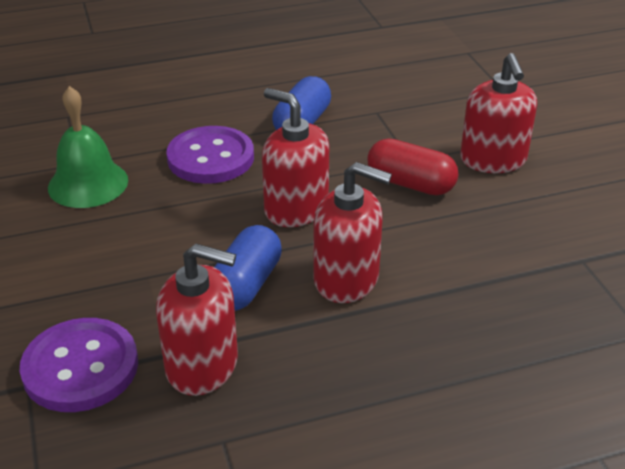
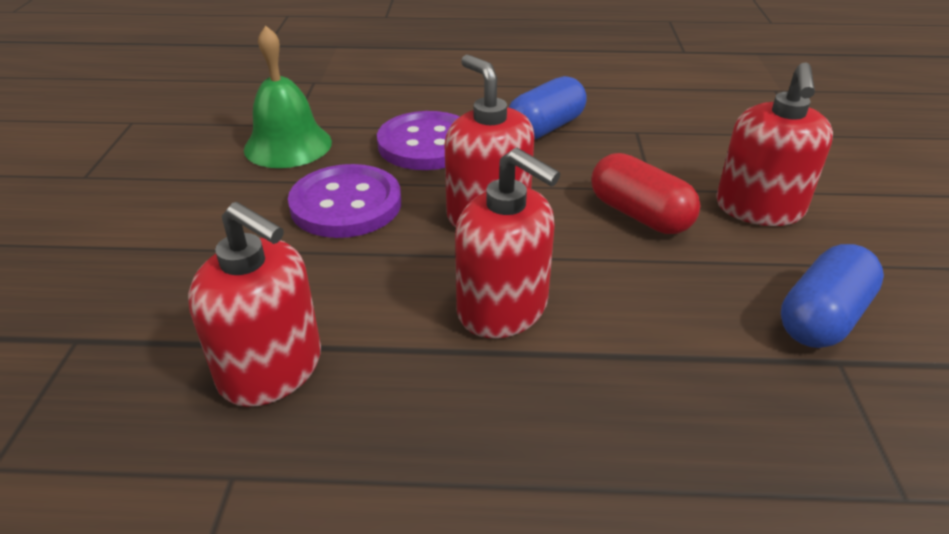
camera: 20 degrees right, 0 degrees up
purple button [20,318,138,412] -> purple button moved to [288,164,401,238]
blue capsule [214,225,282,311] -> blue capsule moved to [781,244,884,348]

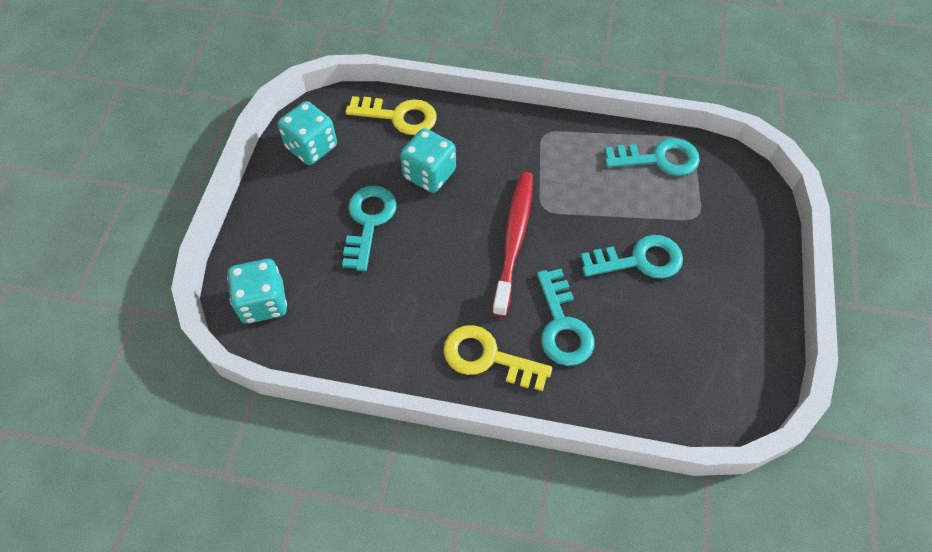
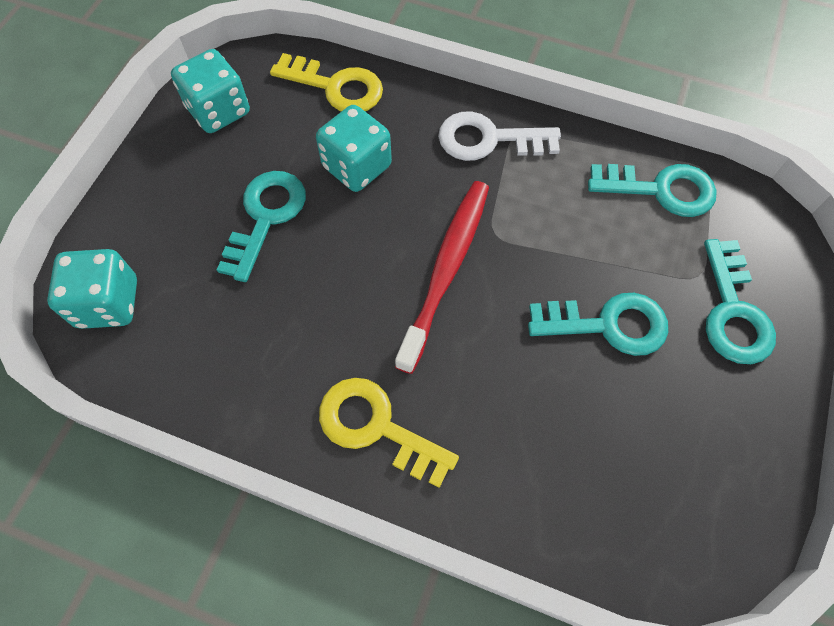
camera: 10 degrees right, 5 degrees up
turquoise key [537,269,594,366] -> turquoise key moved to [704,239,776,364]
none -> white key [438,111,561,161]

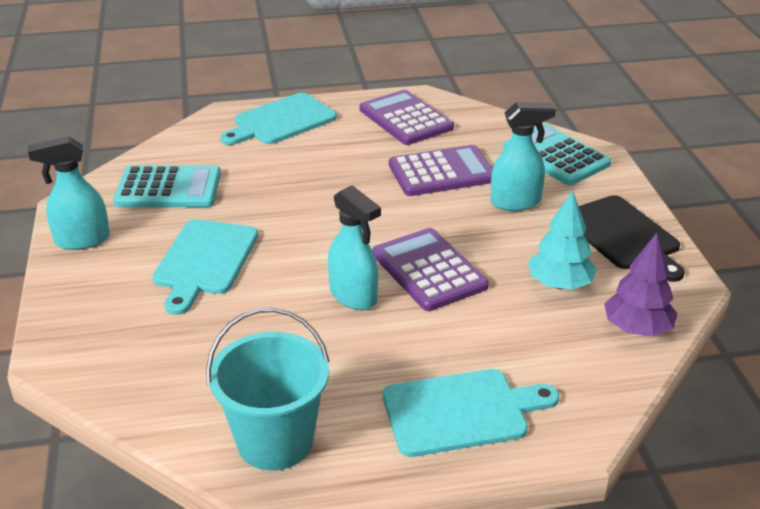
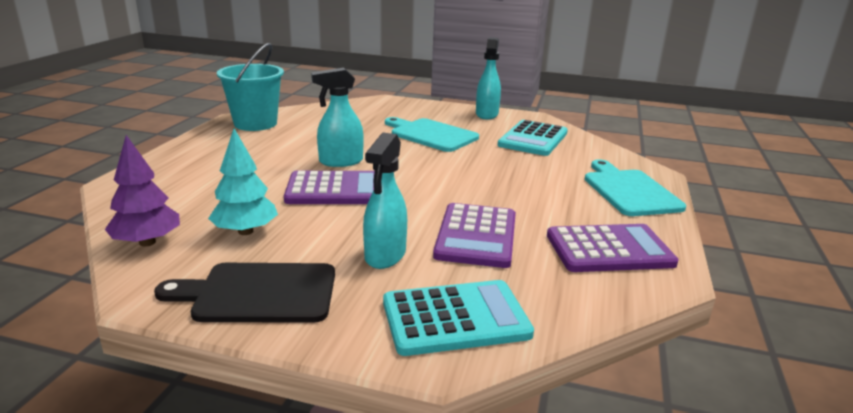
camera: 115 degrees right, 10 degrees down
turquoise cutting board [383,369,559,457] -> none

The task:
Copy the entries character for character, excluding any pictures.

Result of the exercise:
camera: 20 degrees right, 0 degrees up
purple button [20,318,138,412] -> purple button moved to [288,164,401,238]
blue capsule [214,225,282,311] -> blue capsule moved to [781,244,884,348]

camera: 10 degrees right, 5 degrees up
turquoise key [537,269,594,366] -> turquoise key moved to [704,239,776,364]
none -> white key [438,111,561,161]

camera: 115 degrees right, 10 degrees down
turquoise cutting board [383,369,559,457] -> none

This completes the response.